▶ **Task directions**:
The entries below are to be repeated exactly, with the pictures left out.

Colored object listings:
= Beginning of Section =

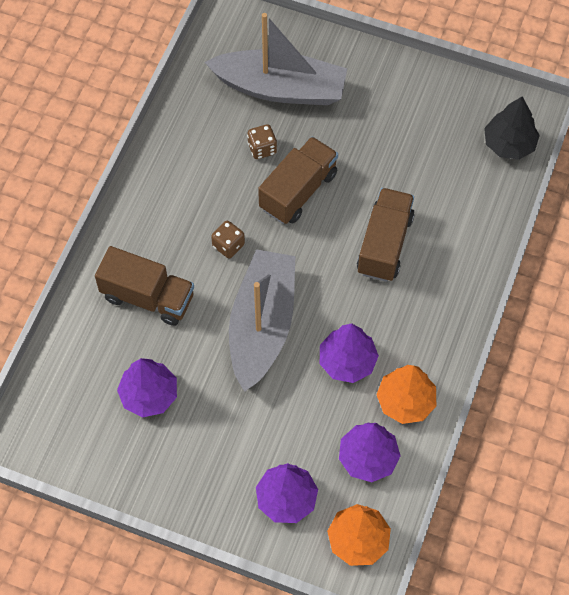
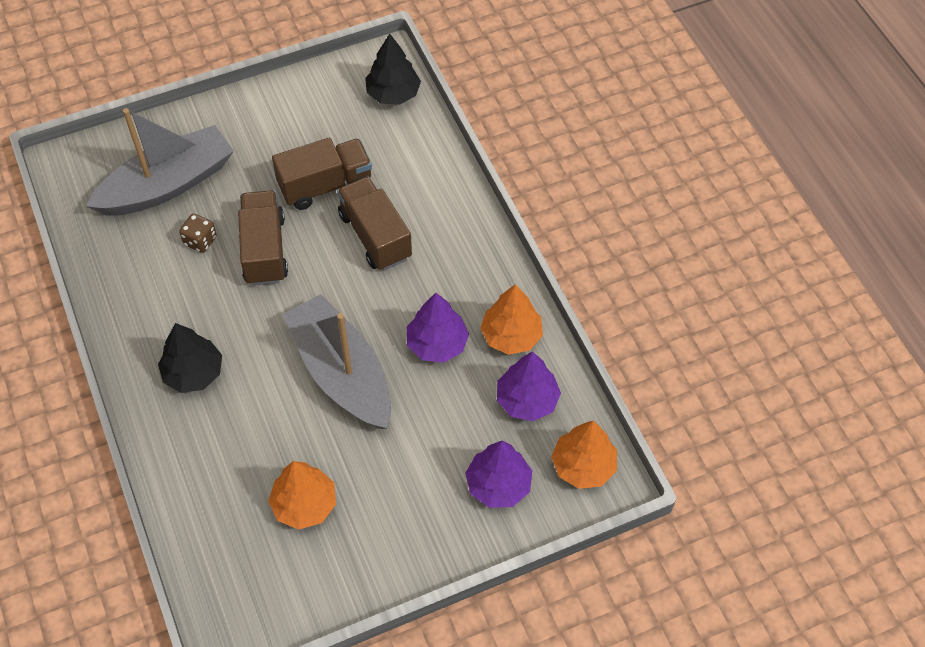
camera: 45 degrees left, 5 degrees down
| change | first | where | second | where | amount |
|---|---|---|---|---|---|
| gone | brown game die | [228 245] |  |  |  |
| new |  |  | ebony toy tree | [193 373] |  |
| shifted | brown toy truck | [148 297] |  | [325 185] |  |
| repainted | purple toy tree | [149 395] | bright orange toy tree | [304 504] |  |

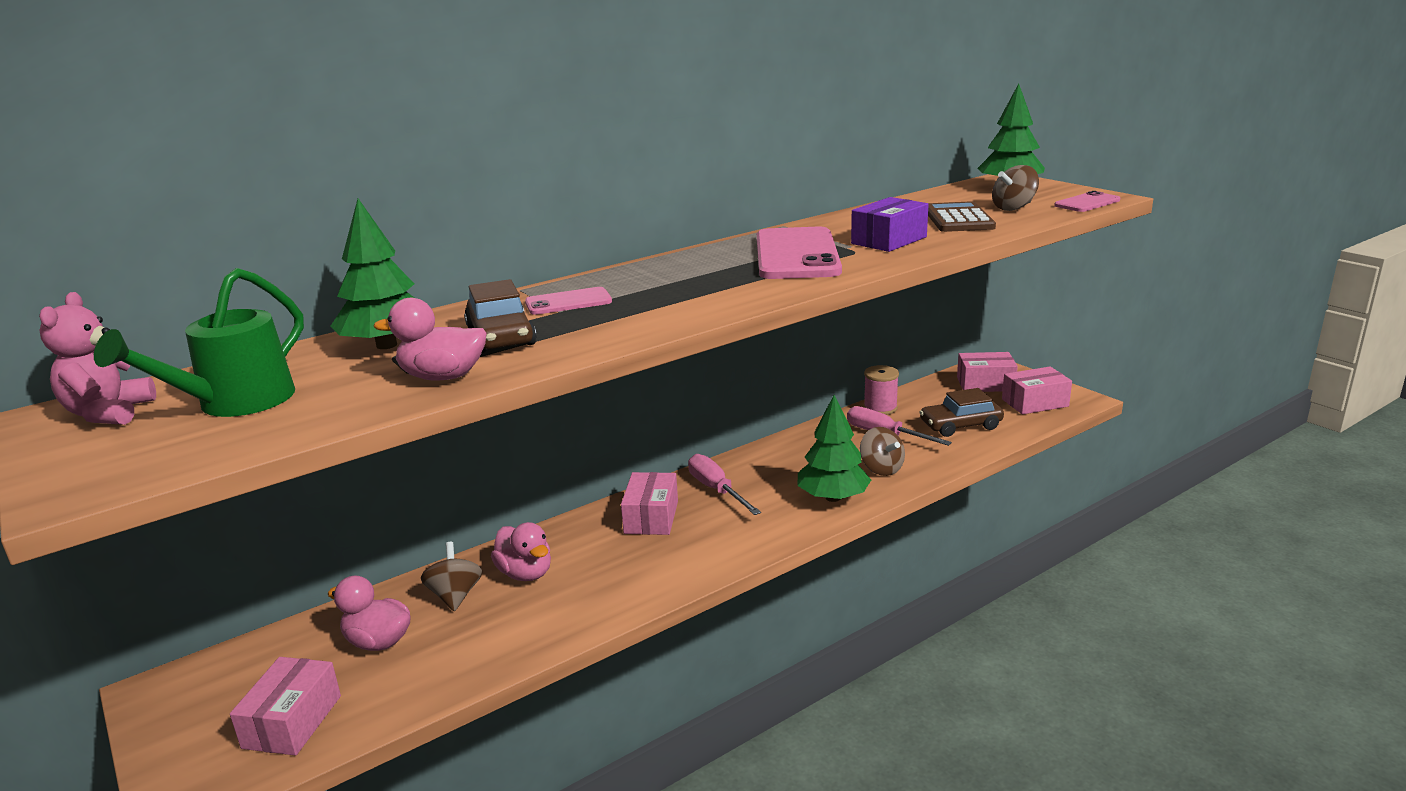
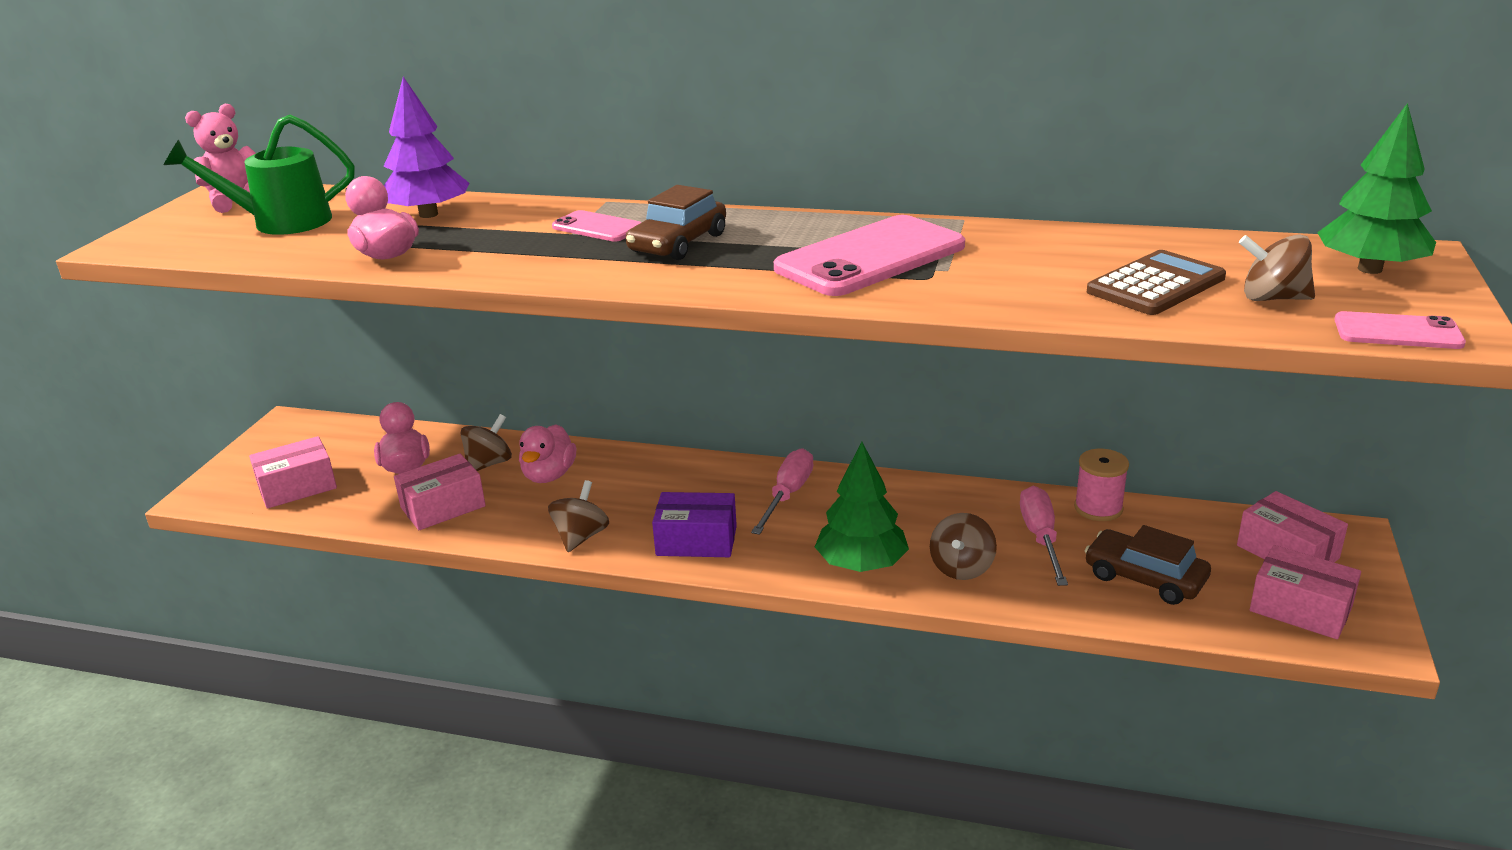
camera: 50 degrees right, 5 degrees up
| change | first | where | second | where | amount |
|---|---|---|---|---|---|
| new |  |  | brown spinning top | [581 537] |  |
| shifted | brown car | [501 336] |  | [678 243] |  |
| shifted | rose-pink box | [651 517] |  | [443 507] |  |
| shifted | purple box | [889 240] |  | [696 541] |  |
| repainted | green toy tree | [387 345] | purple toy tree | [429 214] |  |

= End of Section =

▶ **Solved problem**:
camera: 45 degrees left, 5 degrees down
| change | first | where | second | where | amount |
|---|---|---|---|---|---|
| gone | brown game die | [228 245] |  |  |  |
| new |  |  | ebony toy tree | [193 373] |  |
| shifted | brown toy truck | [148 297] |  | [325 185] |  |
| repainted | purple toy tree | [149 395] | bright orange toy tree | [304 504] |  |

camera: 50 degrees right, 5 degrees up
| change | first | where | second | where | amount |
|---|---|---|---|---|---|
| new |  |  | brown spinning top | [581 537] |  |
| shifted | brown car | [501 336] |  | [678 243] |  |
| shifted | rose-pink box | [651 517] |  | [443 507] |  |
| shifted | purple box | [889 240] |  | [696 541] |  |
| repainted | green toy tree | [387 345] | purple toy tree | [429 214] |  |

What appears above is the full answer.